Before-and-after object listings
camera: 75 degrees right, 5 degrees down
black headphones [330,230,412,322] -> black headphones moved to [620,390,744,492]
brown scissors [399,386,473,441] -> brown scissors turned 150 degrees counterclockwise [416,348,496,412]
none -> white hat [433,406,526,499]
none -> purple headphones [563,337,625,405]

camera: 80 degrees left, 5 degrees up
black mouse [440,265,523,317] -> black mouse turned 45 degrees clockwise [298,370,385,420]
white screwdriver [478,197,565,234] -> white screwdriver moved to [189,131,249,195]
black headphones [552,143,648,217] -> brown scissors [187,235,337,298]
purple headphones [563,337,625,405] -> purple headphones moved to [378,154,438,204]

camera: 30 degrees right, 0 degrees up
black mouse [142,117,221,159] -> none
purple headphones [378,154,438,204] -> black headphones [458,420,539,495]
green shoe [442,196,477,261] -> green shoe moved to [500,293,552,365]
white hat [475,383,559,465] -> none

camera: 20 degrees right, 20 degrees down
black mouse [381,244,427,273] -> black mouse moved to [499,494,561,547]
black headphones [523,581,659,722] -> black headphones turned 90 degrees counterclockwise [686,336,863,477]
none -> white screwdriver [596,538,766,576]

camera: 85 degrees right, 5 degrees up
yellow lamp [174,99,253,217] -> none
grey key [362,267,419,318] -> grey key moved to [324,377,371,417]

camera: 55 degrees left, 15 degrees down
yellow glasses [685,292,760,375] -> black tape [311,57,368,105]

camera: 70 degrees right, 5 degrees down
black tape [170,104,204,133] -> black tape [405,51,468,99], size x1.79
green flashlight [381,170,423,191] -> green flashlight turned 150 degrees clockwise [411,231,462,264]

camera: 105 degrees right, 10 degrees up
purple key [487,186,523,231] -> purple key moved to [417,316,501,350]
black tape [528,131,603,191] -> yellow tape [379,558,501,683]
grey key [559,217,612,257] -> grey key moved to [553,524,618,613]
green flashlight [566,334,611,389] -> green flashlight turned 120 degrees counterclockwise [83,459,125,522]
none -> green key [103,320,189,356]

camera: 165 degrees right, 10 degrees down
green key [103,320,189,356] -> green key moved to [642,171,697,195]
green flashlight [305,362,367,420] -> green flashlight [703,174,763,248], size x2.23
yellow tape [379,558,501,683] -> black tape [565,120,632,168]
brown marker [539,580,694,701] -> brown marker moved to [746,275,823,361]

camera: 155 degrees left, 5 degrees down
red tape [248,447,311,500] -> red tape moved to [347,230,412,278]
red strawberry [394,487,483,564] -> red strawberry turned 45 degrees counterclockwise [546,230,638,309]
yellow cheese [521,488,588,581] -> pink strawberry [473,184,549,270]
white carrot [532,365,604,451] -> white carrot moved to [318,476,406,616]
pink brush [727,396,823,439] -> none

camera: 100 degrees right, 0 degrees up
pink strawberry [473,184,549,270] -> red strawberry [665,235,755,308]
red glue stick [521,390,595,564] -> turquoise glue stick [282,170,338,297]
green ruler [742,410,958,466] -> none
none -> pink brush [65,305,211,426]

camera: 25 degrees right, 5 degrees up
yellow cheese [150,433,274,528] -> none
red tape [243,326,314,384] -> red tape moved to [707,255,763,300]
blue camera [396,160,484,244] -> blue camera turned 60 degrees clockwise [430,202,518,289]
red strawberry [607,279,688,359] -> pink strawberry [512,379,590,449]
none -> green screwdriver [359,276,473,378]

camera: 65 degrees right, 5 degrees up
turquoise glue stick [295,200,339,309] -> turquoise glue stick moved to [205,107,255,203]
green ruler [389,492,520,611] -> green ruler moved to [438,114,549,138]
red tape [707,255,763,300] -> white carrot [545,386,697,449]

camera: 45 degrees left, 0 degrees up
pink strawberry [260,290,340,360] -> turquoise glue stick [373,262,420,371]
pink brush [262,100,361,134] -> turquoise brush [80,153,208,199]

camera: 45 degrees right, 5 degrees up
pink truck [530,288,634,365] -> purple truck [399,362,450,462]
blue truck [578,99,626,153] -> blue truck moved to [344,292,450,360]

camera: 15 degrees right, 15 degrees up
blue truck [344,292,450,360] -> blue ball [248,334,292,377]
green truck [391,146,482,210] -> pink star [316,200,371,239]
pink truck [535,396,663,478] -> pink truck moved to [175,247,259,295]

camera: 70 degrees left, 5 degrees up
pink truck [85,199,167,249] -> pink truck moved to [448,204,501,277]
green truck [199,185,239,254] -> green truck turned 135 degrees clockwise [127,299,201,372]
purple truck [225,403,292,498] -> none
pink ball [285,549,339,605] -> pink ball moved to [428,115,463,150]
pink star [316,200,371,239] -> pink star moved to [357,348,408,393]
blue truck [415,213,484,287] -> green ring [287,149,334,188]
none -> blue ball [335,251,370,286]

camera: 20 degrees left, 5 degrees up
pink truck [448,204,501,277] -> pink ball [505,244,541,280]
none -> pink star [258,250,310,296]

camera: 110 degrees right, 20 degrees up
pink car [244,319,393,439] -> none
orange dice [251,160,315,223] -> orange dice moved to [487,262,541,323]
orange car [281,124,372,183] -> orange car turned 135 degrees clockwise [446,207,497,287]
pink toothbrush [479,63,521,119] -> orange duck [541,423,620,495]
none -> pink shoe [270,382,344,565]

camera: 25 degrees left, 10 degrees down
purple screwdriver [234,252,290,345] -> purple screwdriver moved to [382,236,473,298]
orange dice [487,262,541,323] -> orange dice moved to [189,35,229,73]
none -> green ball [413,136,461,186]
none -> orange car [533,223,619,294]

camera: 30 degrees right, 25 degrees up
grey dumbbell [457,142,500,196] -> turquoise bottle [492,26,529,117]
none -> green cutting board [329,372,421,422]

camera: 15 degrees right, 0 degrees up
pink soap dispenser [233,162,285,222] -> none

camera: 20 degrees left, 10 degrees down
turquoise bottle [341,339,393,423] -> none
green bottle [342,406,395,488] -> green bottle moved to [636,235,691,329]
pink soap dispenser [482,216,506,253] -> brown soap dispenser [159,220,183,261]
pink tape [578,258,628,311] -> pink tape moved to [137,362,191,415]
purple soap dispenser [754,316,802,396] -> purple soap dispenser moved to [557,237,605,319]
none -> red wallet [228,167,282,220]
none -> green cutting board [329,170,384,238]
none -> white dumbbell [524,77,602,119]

Exercise brief:
Across the records above, show each line containing the word "black".

Exercise output:
black headphones [330,230,412,322] -> black headphones moved to [620,390,744,492]
black mouse [440,265,523,317] -> black mouse turned 45 degrees clockwise [298,370,385,420]
black headphones [552,143,648,217] -> brown scissors [187,235,337,298]
black mouse [142,117,221,159] -> none
purple headphones [378,154,438,204] -> black headphones [458,420,539,495]
black mouse [381,244,427,273] -> black mouse moved to [499,494,561,547]
black headphones [523,581,659,722] -> black headphones turned 90 degrees counterclockwise [686,336,863,477]
yellow glasses [685,292,760,375] -> black tape [311,57,368,105]
black tape [170,104,204,133] -> black tape [405,51,468,99], size x1.79
black tape [528,131,603,191] -> yellow tape [379,558,501,683]
yellow tape [379,558,501,683] -> black tape [565,120,632,168]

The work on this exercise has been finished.